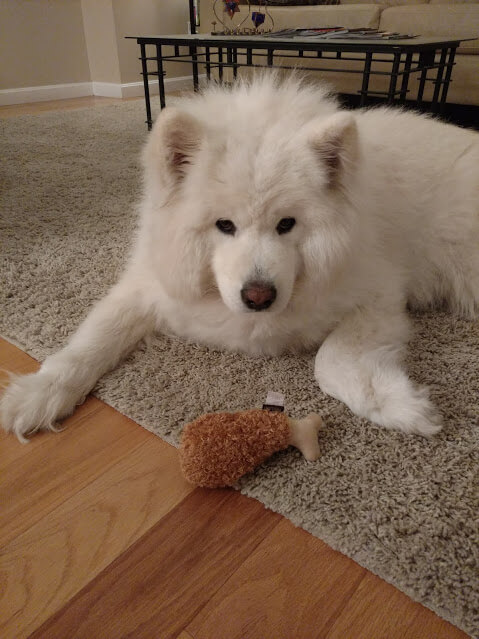
Where is `white baseboard trim`? white baseboard trim is located at coordinates (68, 87).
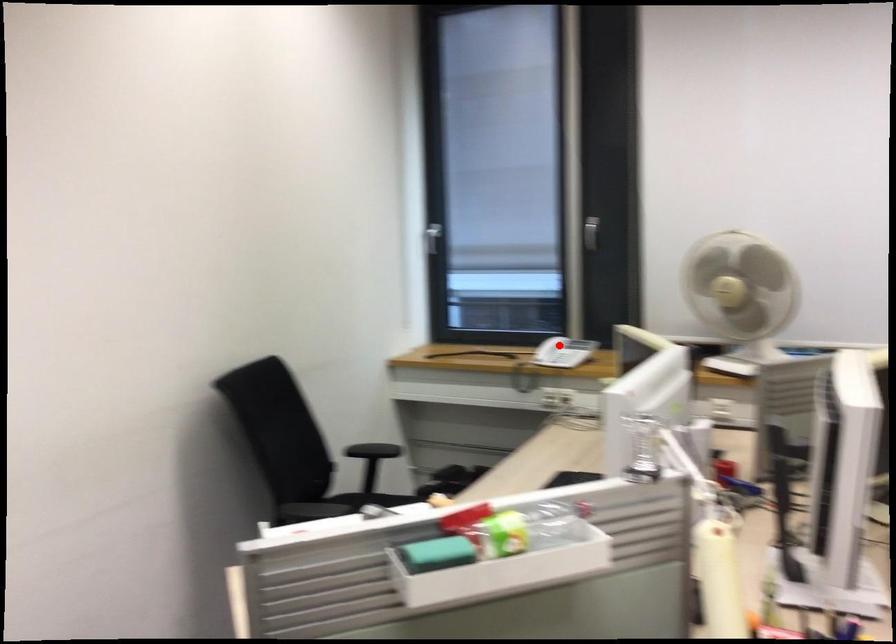
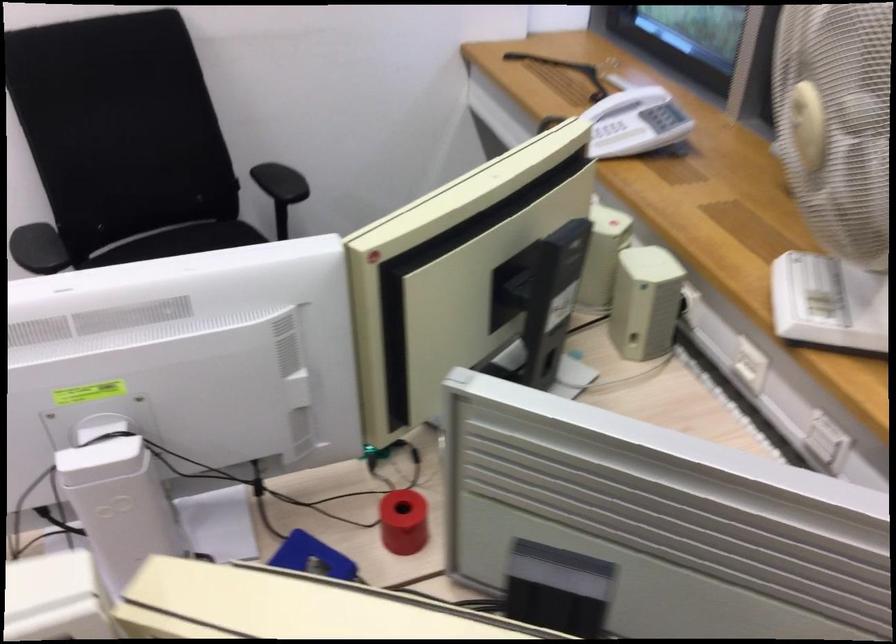
Where in the second image is the point corresponding to the highlighted location from the first image?

(617, 138)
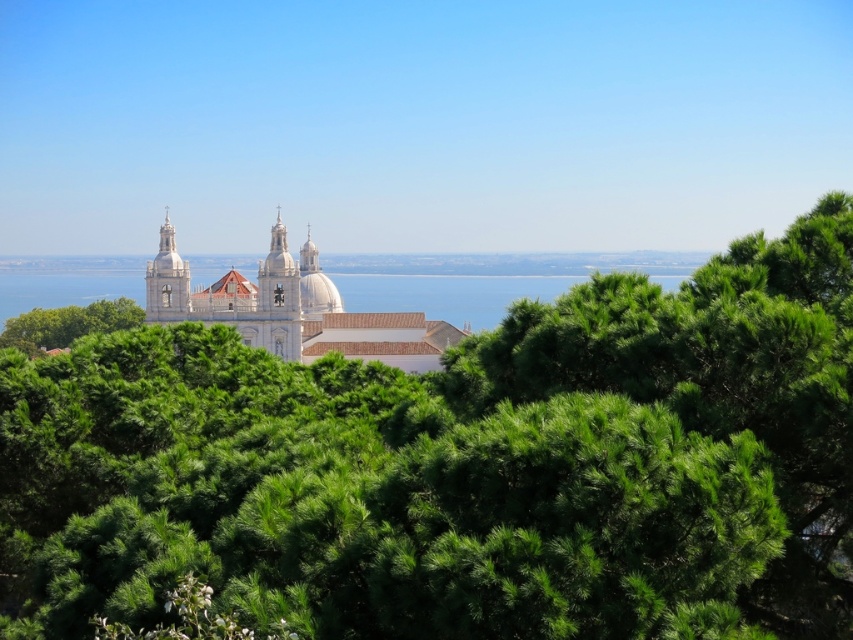
You are an architect visiting the historic site and want to take a photo of both the green leafy tree at center and the white smooth church at center. Since you have a camera with a fixed focal length, you need to know which one is wider to ensure both fit in the frame. Can you determine which object is wider?

The green leafy tree at center is wider than the white smooth church at center, so you should position your camera to accommodate the tree first to ensure both fit in the frame.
☆ ☆ ☆ ☆
-- WHAT IS REQUIRED --
Copy every line from the one containing "You are an architect" through the last line of the rows above, both ends included, without any changes.

-- TASK RESPONSE --
You are an architect visiting the historic site and want to take a photo of both the green leafy tree at center and the white smooth church at center. Since you have a camera with a fixed focal length, you need to know which one is wider to ensure both fit in the frame. Can you determine which object is wider?

The green leafy tree at center is wider than the white smooth church at center, so you should position your camera to accommodate the tree first to ensure both fit in the frame.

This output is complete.